Could you transcribe the entries below exactly, without any of the pictures?

(Spatial object tracking data)
+ + + + +
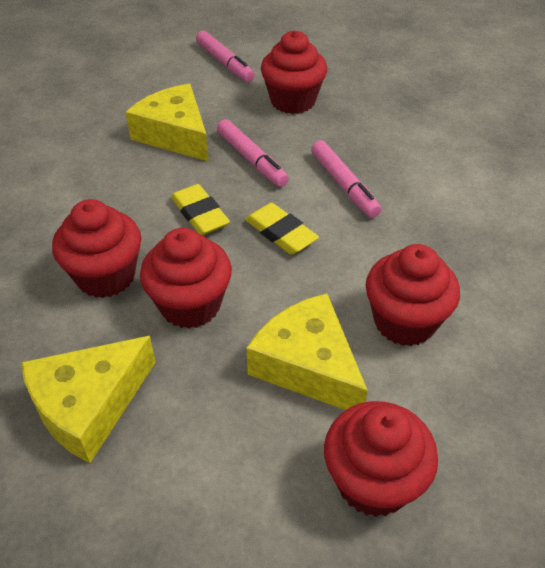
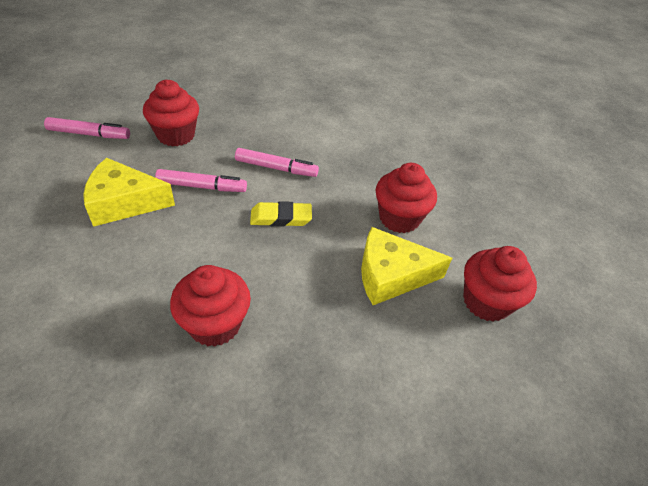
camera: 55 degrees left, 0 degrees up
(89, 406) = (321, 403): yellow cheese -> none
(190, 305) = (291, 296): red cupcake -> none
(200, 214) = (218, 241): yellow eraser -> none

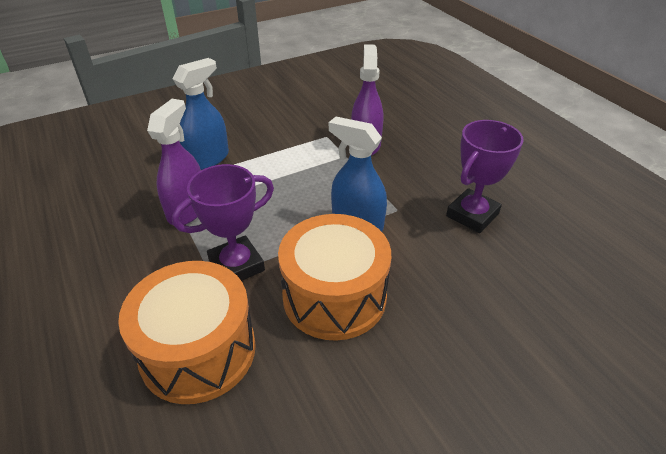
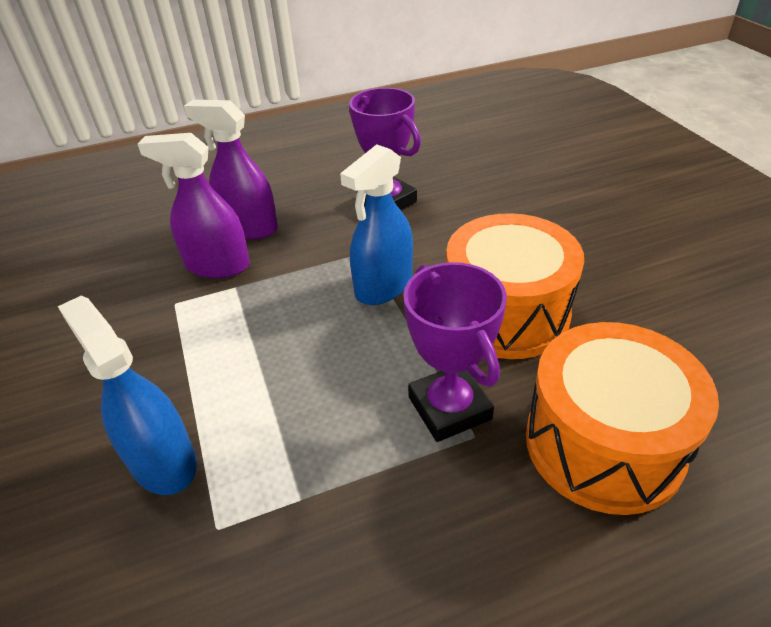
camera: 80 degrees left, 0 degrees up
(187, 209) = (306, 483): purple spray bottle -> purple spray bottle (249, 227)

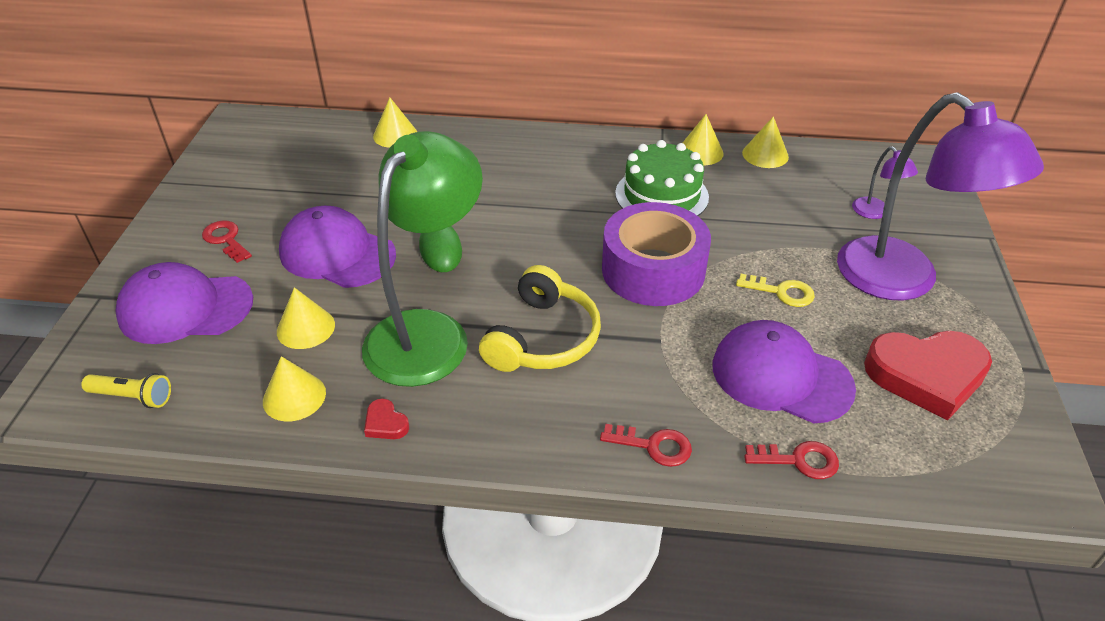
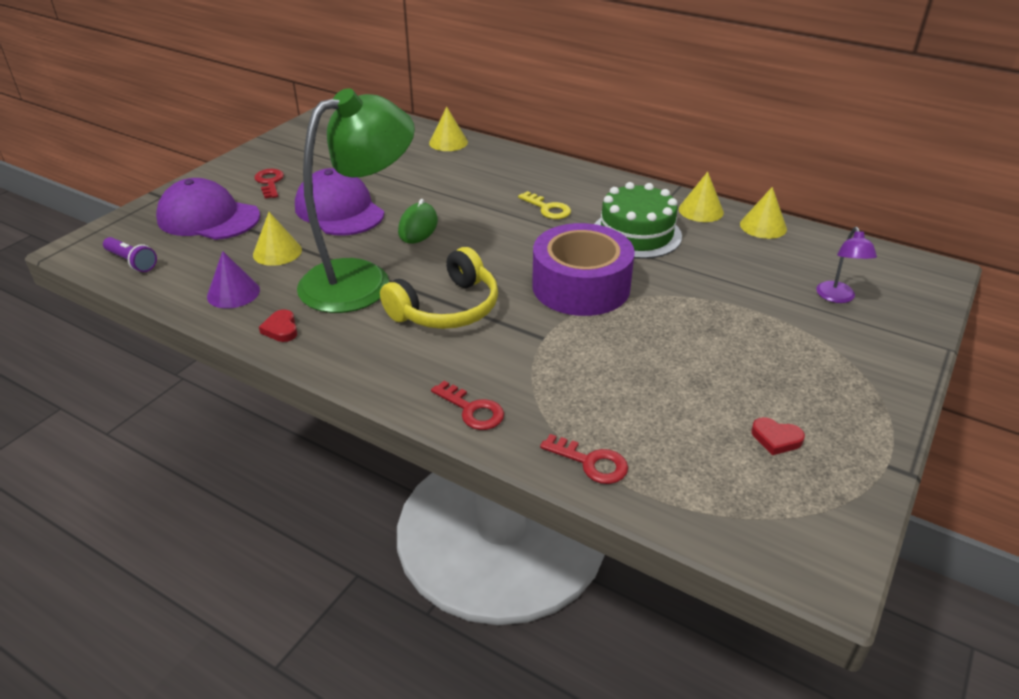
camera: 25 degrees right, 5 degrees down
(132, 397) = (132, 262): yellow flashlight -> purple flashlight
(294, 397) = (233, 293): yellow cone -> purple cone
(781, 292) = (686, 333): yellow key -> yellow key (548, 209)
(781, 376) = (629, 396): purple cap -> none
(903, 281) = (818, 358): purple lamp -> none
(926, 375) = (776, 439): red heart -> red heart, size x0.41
+ + + + +
• [Solved exercise]:
camera: 55 degrees left, 0 degrees up
(89, 406) = (321, 403): yellow cheese -> none
(190, 305) = (291, 296): red cupcake -> none
(200, 214) = (218, 241): yellow eraser -> none

camera: 80 degrees left, 0 degrees up
(187, 209) = (306, 483): purple spray bottle -> purple spray bottle (249, 227)

camera: 25 degrees right, 5 degrees down
(132, 397) = (132, 262): yellow flashlight -> purple flashlight
(294, 397) = (233, 293): yellow cone -> purple cone
(781, 292) = (686, 333): yellow key -> yellow key (548, 209)
(781, 376) = (629, 396): purple cap -> none
(903, 281) = (818, 358): purple lamp -> none
(926, 375) = (776, 439): red heart -> red heart, size x0.41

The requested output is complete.